* Data segment:
■ ■ ■

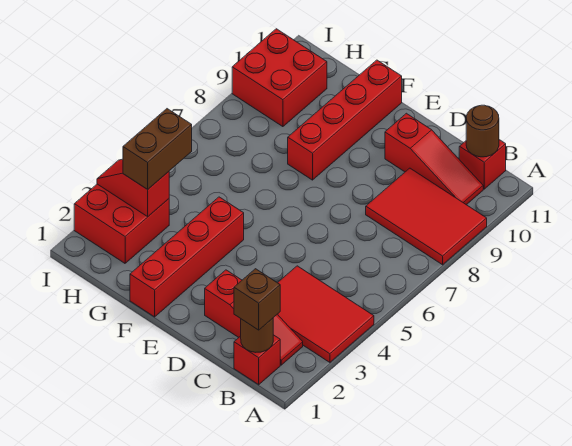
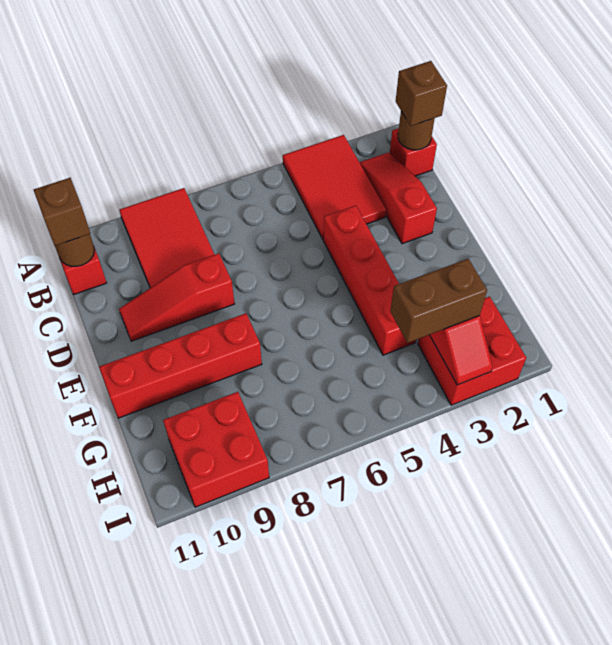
red slope B10:D10 level 1 top D -> red slope D8:D10 level 1 top 8
none -> brown brick B11 level 3
red brick F1:F4 level 1 -> red brick D4:G4 level 1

■ ■ ■

* Work to complete: Copy all the material exactly; omit images.

* Result:
red slope B10:D10 level 1 top D -> red slope D8:D10 level 1 top 8
none -> brown brick B11 level 3
red brick F1:F4 level 1 -> red brick D4:G4 level 1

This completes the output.